### [ASSIGNED TASK]
Your job is to retype all of the data word for word, leaving every image out.

### [SUPPLIED INFORMATION]

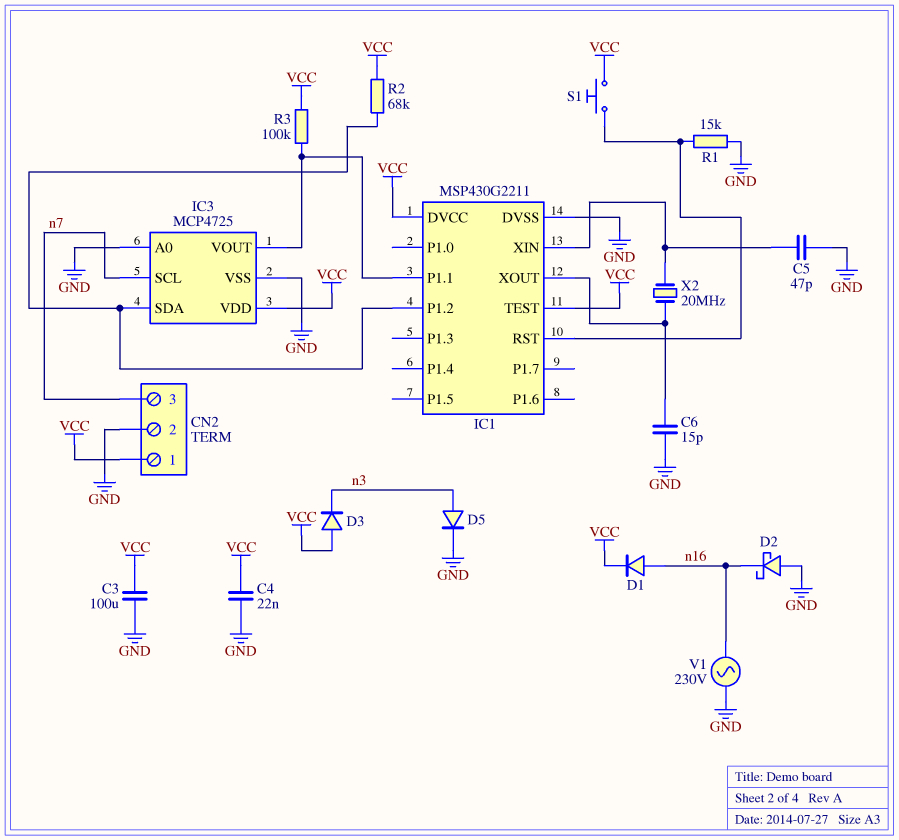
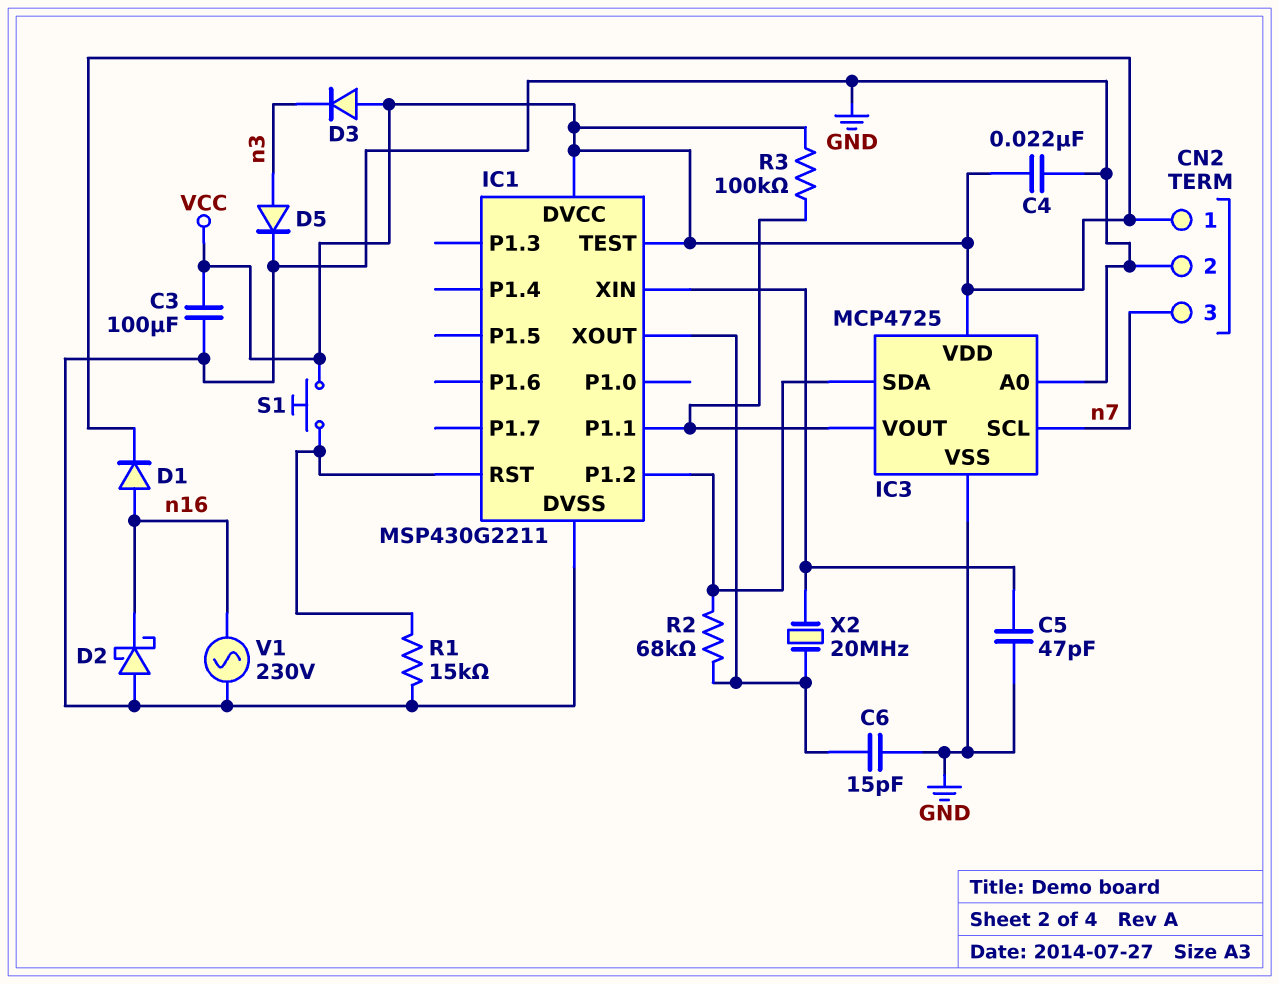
R2: 68k (IC1/P1.2, VCC) -> 68k (IC1/P1.2, IC1/XOUT)

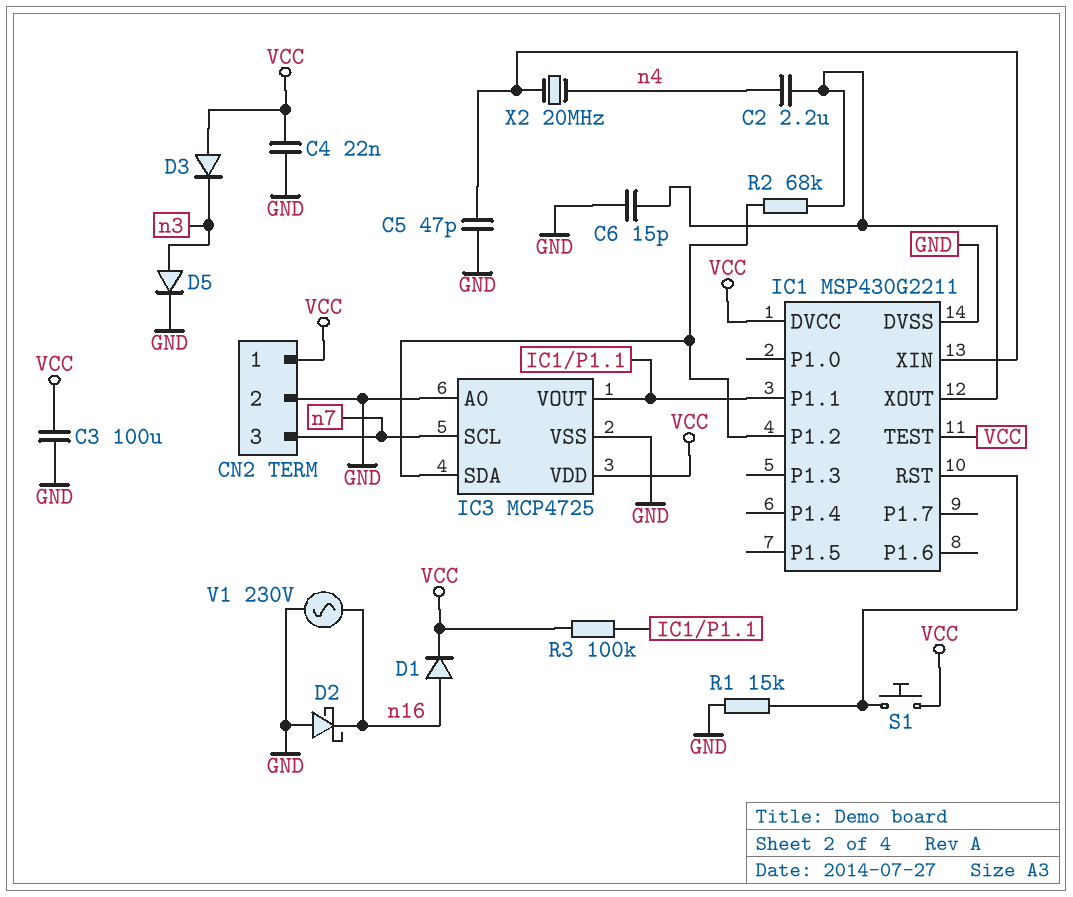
C2: none -> 2.2uF (IC1/XOUT, n4)
X2: 20MHz (IC1/XIN, IC1/XOUT) -> 20MHz (IC1/XIN, n4)

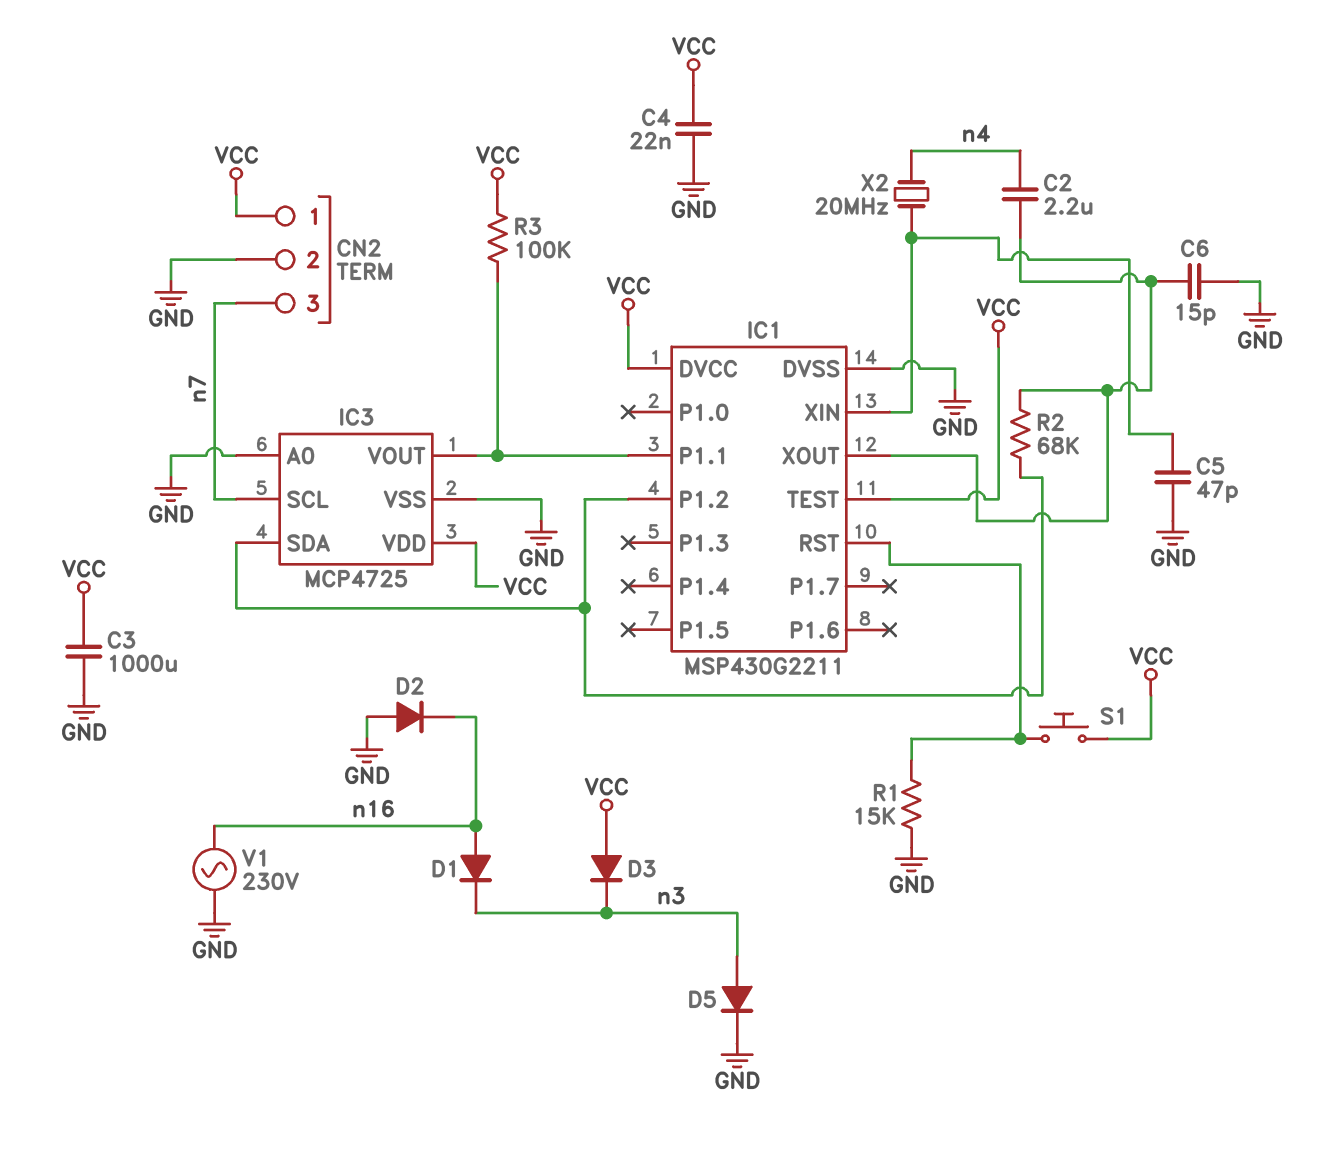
C3: 100uF (GND, VCC) -> 1000uF (GND, VCC)
D1: diode (A n16, K VCC) -> diode (A n16, K n3)
D2: schottky (A GND, K n16) -> diode (A GND, K n16)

### [WRITTEN RESPONSE]
R2: 68k (IC1/P1.2, VCC) -> 68k (IC1/P1.2, IC1/XOUT)

C2: none -> 2.2uF (IC1/XOUT, n4)
X2: 20MHz (IC1/XIN, IC1/XOUT) -> 20MHz (IC1/XIN, n4)

C3: 100uF (GND, VCC) -> 1000uF (GND, VCC)
D1: diode (A n16, K VCC) -> diode (A n16, K n3)
D2: schottky (A GND, K n16) -> diode (A GND, K n16)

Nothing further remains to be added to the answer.